* **Work request**
Look through the entries below and extract exactly the lines from the one containing "insert,,,red pamebonax,(488 292" through the one containing "move,black fimire,(435 87", ends included.

* **Extracted entries**
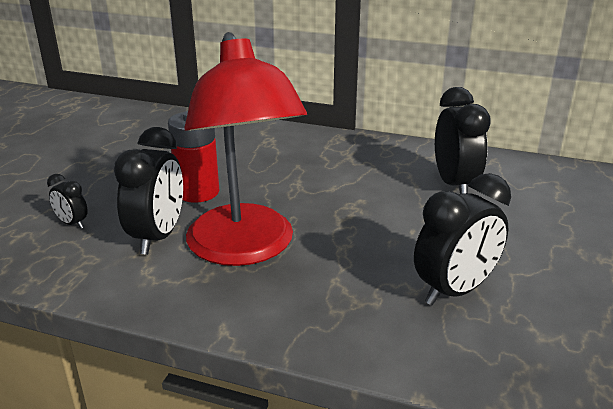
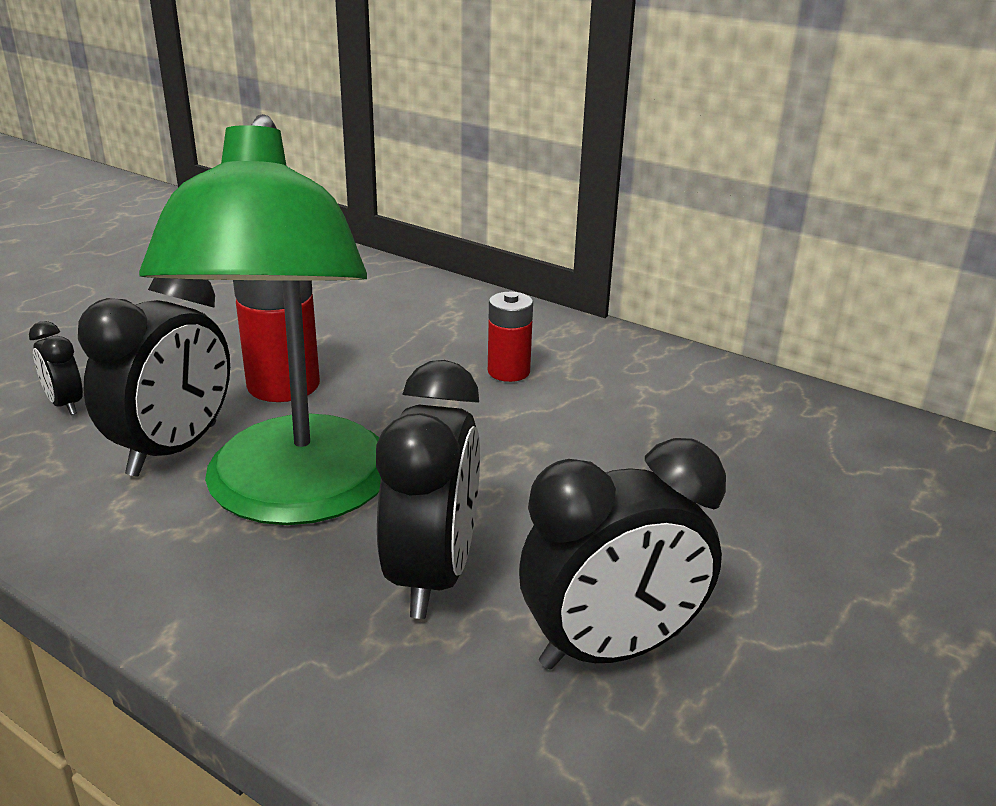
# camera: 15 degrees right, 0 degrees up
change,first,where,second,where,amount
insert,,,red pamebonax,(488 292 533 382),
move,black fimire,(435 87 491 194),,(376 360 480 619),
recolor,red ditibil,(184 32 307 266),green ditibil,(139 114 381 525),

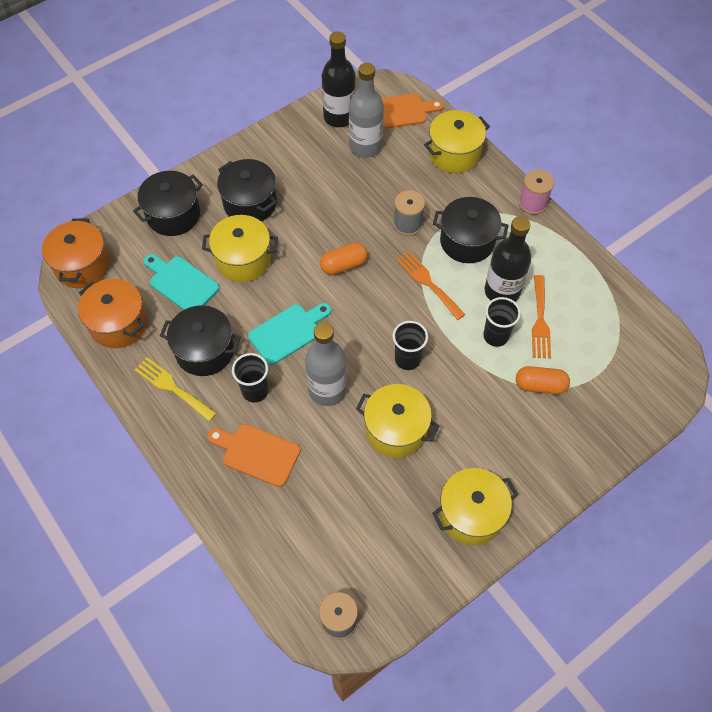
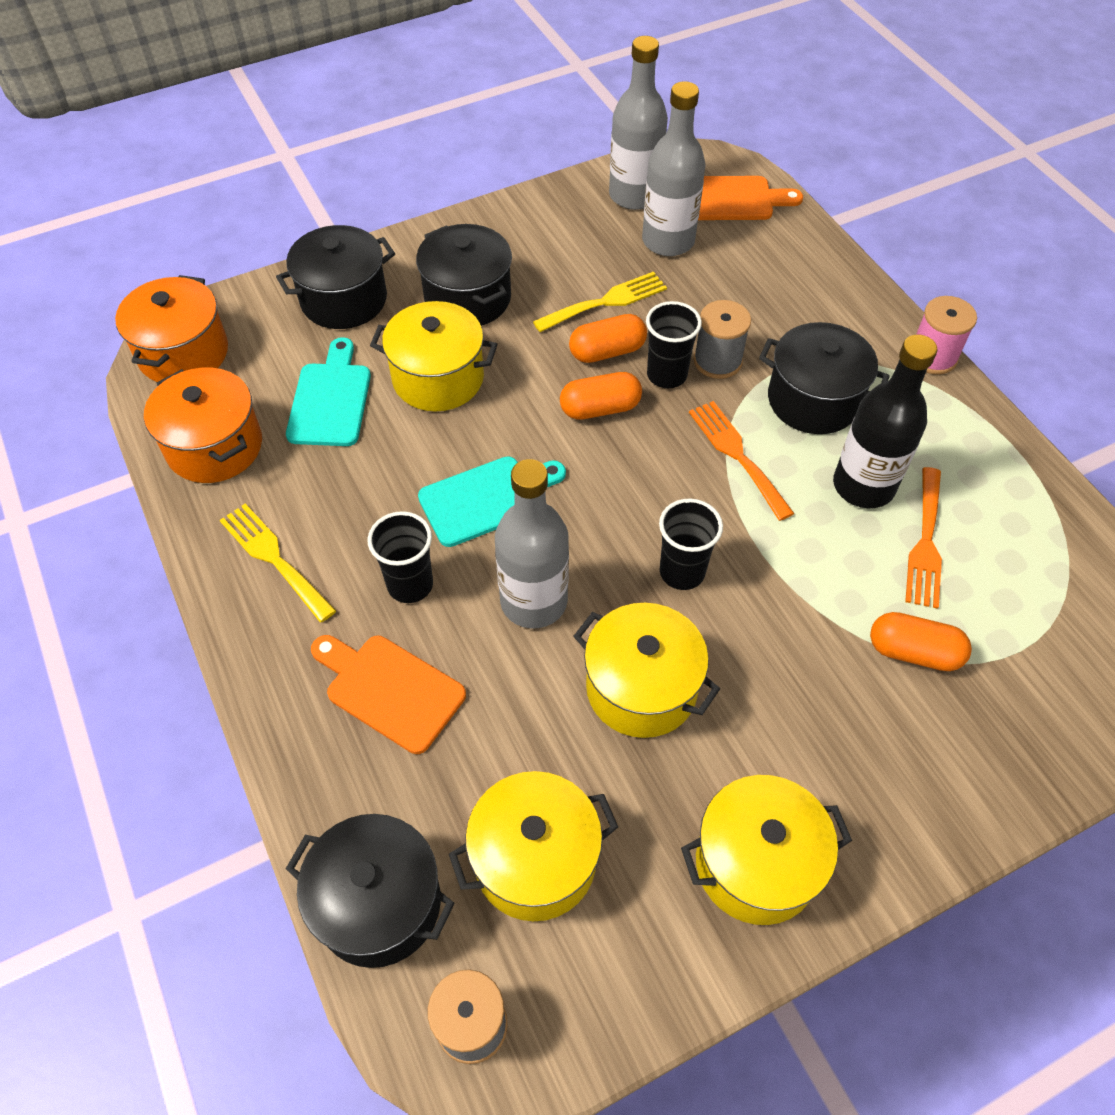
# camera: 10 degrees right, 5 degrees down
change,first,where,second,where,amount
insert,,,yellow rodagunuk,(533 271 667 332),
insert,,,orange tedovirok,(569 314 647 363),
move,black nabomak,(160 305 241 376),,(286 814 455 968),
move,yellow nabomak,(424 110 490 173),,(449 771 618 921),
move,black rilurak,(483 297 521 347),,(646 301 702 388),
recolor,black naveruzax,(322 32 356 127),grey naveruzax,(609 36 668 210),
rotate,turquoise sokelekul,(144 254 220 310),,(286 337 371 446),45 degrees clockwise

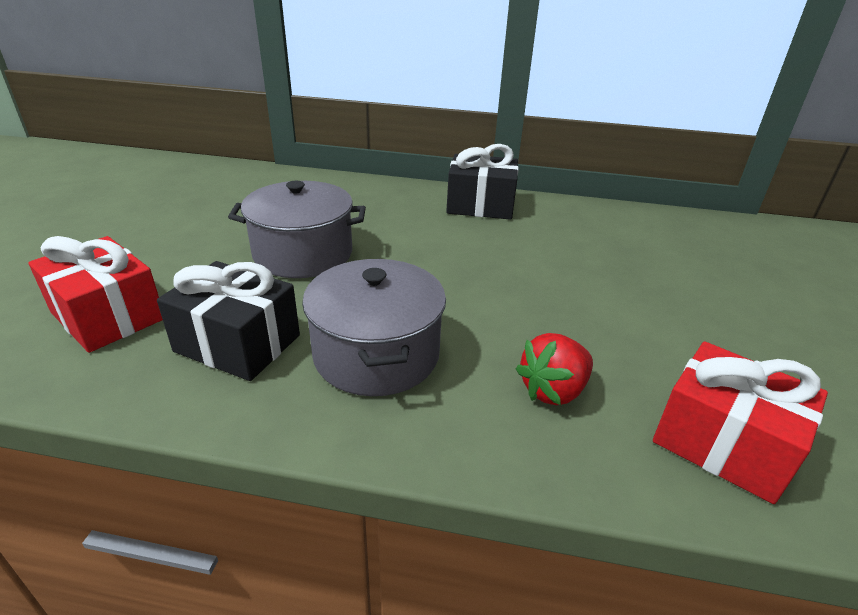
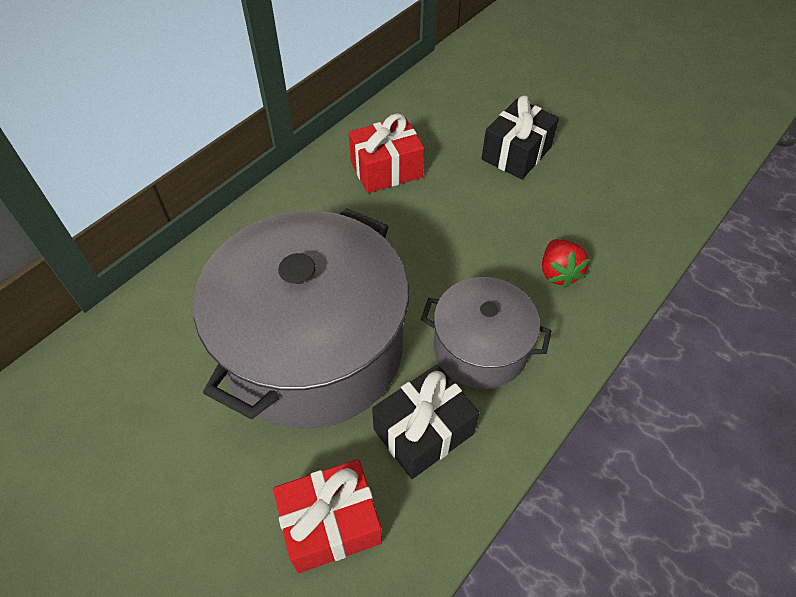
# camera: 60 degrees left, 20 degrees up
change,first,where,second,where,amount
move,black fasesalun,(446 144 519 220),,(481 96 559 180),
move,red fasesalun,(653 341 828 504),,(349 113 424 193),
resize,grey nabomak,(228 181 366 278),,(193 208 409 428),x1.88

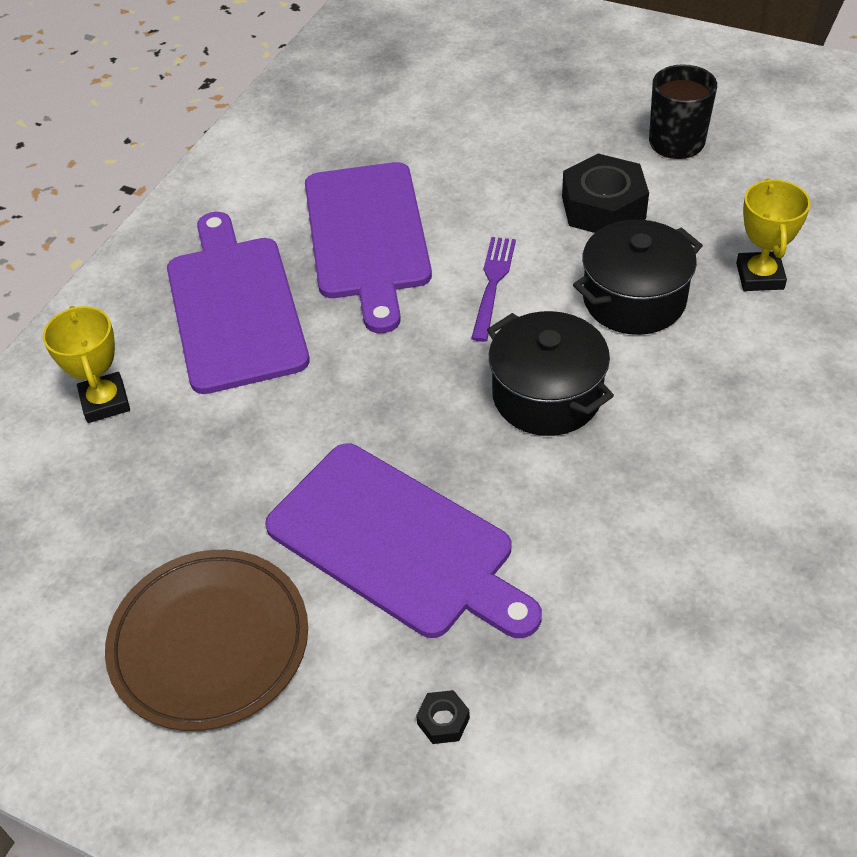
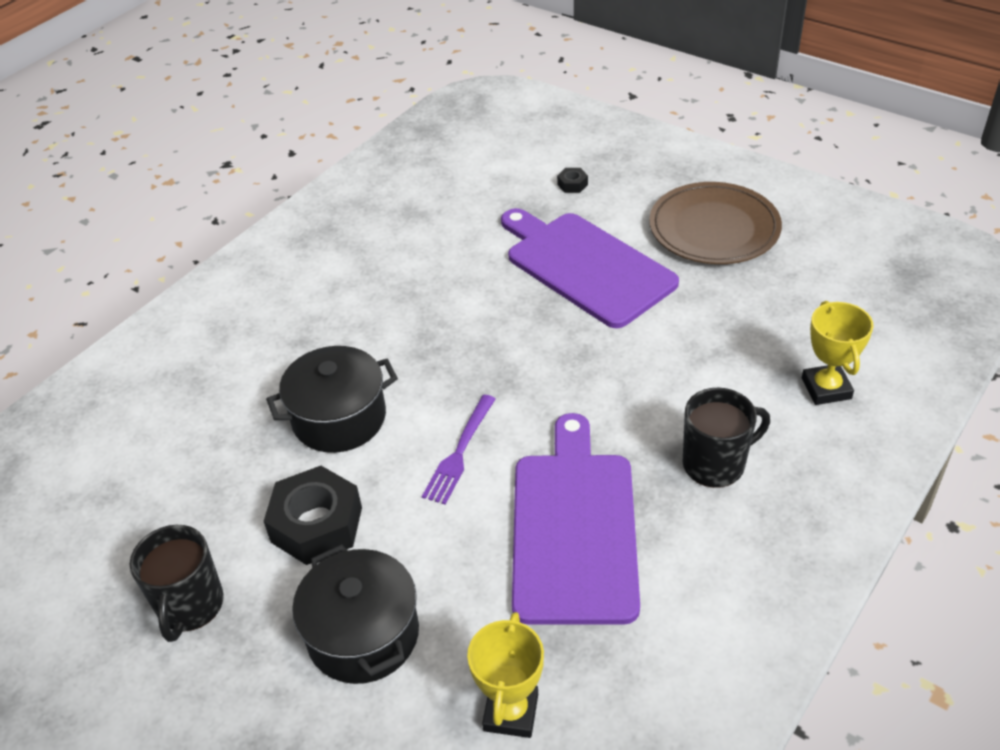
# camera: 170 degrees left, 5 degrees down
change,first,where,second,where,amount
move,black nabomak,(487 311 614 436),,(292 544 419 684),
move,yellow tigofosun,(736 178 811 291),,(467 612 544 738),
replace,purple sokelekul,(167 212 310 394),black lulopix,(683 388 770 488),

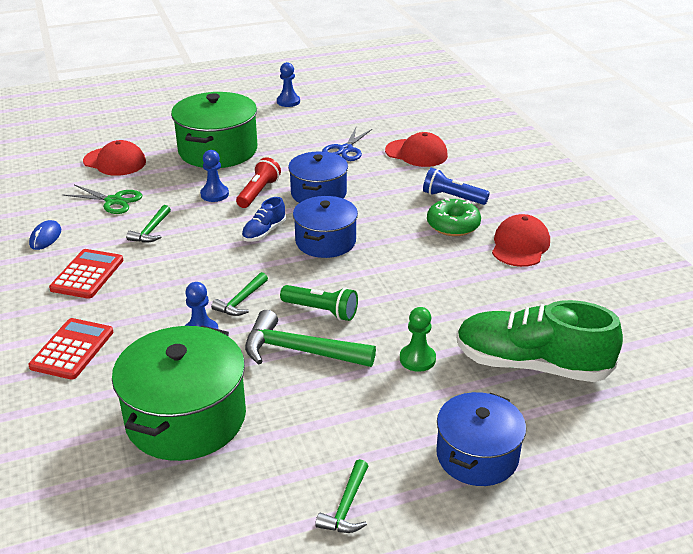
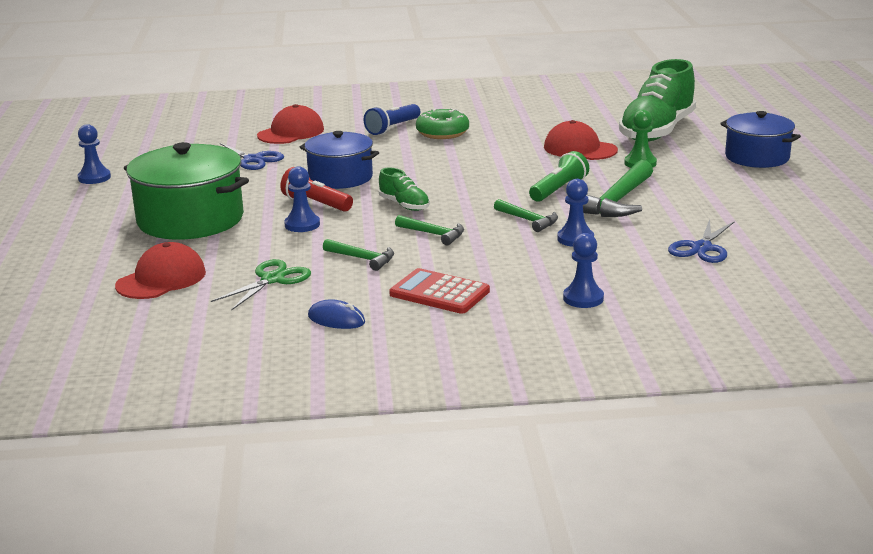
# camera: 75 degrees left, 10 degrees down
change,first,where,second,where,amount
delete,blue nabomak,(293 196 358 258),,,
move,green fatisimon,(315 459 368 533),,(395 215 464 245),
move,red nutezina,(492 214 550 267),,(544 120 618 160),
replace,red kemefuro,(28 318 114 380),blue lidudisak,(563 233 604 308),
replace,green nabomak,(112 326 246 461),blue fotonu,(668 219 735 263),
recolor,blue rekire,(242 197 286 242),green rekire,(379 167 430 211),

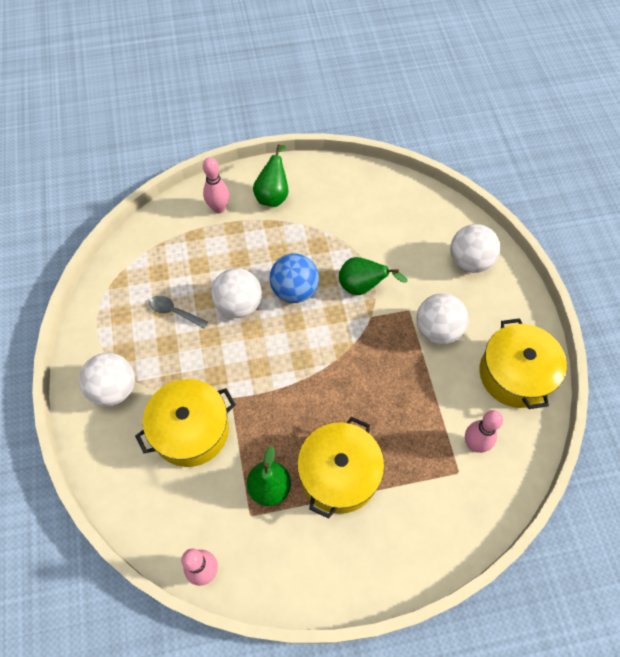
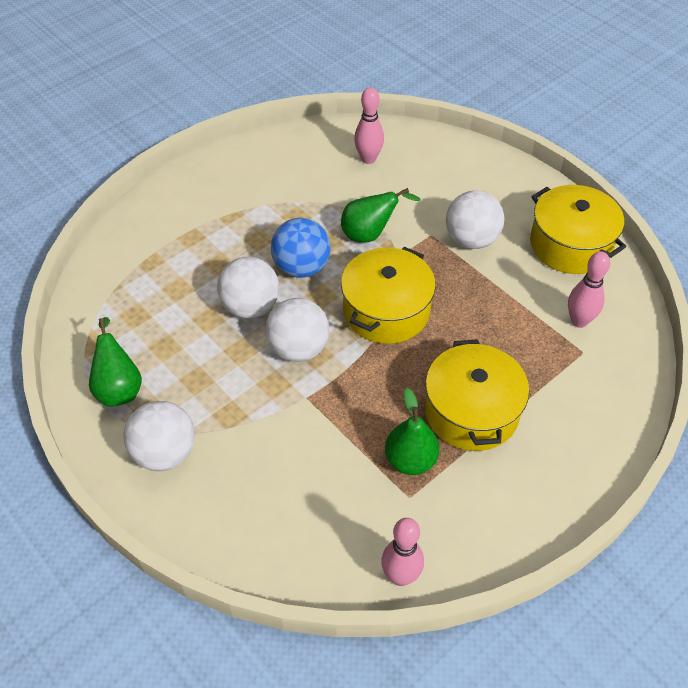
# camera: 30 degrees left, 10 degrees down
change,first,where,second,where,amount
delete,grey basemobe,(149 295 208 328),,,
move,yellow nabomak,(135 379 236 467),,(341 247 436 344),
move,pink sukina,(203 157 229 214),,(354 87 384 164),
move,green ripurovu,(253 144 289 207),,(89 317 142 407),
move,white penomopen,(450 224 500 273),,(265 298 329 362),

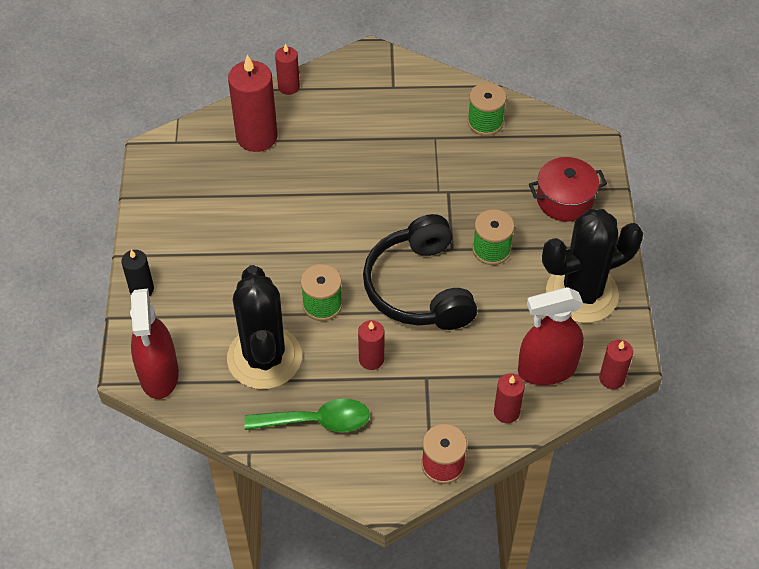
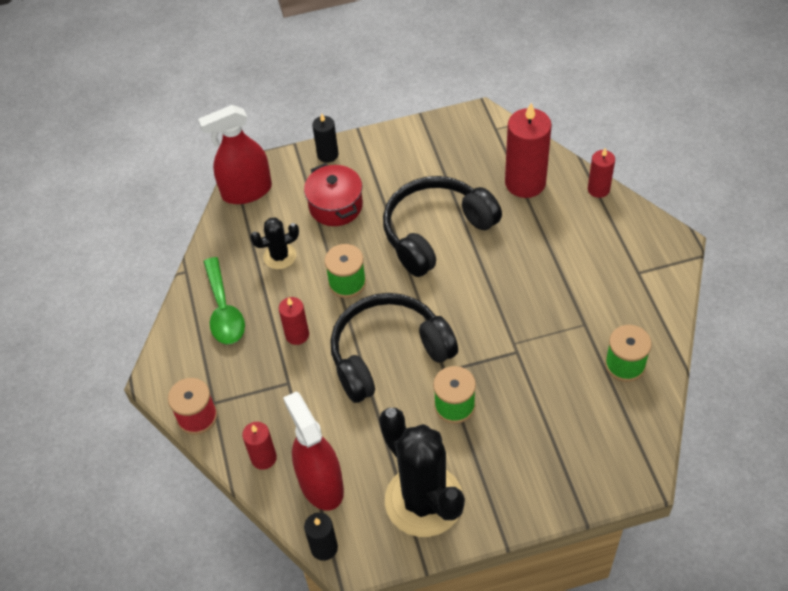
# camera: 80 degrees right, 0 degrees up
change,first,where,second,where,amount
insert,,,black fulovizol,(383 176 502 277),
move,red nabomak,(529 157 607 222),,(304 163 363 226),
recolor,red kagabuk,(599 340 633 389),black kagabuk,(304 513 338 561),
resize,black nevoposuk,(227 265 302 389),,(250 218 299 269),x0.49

* **Result for this task**
insert,,,red pamebonax,(488 292 533 382),
move,black fimire,(435 87 491 194),,(376 360 480 619),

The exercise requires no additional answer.